→ Exercise aim:
Look below for the line that has "orange brick E2". Set down the lines from there through the line that has "green round brick F5", exactly as written.

Before-and-after object lists:
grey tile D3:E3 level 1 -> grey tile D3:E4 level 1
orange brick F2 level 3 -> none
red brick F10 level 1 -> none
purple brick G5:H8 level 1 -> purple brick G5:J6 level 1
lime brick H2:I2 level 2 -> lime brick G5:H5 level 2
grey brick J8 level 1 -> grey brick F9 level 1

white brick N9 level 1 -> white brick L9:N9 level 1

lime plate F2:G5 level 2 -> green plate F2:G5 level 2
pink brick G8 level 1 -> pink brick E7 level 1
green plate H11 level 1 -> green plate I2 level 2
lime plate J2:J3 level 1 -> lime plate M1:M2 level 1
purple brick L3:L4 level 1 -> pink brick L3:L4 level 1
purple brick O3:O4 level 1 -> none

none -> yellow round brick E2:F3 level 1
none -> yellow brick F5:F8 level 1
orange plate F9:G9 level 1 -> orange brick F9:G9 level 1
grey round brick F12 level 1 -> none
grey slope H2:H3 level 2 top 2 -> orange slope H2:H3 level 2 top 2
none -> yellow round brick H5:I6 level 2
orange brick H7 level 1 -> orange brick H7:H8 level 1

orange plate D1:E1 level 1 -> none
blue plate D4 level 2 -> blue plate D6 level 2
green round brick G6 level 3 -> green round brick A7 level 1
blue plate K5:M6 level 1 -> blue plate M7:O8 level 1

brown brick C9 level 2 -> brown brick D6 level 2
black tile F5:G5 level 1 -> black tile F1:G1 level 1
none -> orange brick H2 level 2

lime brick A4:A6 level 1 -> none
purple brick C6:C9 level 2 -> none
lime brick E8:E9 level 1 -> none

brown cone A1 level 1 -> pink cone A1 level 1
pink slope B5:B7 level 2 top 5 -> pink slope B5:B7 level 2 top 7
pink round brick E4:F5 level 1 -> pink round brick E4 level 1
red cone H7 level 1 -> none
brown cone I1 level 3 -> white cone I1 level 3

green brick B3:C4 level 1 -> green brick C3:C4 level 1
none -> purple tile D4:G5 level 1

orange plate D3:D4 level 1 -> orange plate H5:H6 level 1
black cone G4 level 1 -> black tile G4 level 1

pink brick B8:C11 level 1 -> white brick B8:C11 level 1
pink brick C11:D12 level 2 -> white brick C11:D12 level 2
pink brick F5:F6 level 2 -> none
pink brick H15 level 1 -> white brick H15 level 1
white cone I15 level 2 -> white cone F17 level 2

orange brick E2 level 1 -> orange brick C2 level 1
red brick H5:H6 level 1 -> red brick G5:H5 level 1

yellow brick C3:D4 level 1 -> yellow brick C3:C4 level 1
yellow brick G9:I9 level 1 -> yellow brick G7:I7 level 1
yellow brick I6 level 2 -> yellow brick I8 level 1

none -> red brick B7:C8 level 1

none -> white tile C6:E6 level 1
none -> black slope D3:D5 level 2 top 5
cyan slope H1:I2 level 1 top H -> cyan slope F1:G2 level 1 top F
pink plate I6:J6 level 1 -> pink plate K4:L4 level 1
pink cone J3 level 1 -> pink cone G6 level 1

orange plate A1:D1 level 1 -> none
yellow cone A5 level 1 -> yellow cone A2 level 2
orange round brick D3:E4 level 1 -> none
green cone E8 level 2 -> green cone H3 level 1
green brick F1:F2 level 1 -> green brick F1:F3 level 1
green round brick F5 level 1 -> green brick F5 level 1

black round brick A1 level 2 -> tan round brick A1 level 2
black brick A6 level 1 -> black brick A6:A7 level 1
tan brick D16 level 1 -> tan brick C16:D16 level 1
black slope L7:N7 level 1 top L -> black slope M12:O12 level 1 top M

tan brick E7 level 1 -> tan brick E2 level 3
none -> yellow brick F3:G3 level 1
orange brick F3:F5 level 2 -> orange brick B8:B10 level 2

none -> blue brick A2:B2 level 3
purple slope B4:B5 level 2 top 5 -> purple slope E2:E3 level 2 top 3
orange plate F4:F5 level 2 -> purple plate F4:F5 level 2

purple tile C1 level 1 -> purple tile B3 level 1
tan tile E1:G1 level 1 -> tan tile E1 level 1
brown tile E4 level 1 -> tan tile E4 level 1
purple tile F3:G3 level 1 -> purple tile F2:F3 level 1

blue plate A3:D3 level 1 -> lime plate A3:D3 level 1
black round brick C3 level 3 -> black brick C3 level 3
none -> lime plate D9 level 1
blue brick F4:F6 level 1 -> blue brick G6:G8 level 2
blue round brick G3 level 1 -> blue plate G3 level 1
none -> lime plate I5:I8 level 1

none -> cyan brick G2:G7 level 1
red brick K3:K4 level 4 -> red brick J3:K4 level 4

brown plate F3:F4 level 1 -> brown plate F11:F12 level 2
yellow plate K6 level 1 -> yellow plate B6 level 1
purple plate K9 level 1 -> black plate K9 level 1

→ Output of the task:
orange brick E2 level 1 -> orange brick C2 level 1
red brick H5:H6 level 1 -> red brick G5:H5 level 1

yellow brick C3:D4 level 1 -> yellow brick C3:C4 level 1
yellow brick G9:I9 level 1 -> yellow brick G7:I7 level 1
yellow brick I6 level 2 -> yellow brick I8 level 1

none -> red brick B7:C8 level 1

none -> white tile C6:E6 level 1
none -> black slope D3:D5 level 2 top 5
cyan slope H1:I2 level 1 top H -> cyan slope F1:G2 level 1 top F
pink plate I6:J6 level 1 -> pink plate K4:L4 level 1
pink cone J3 level 1 -> pink cone G6 level 1

orange plate A1:D1 level 1 -> none
yellow cone A5 level 1 -> yellow cone A2 level 2
orange round brick D3:E4 level 1 -> none
green cone E8 level 2 -> green cone H3 level 1
green brick F1:F2 level 1 -> green brick F1:F3 level 1
green round brick F5 level 1 -> green brick F5 level 1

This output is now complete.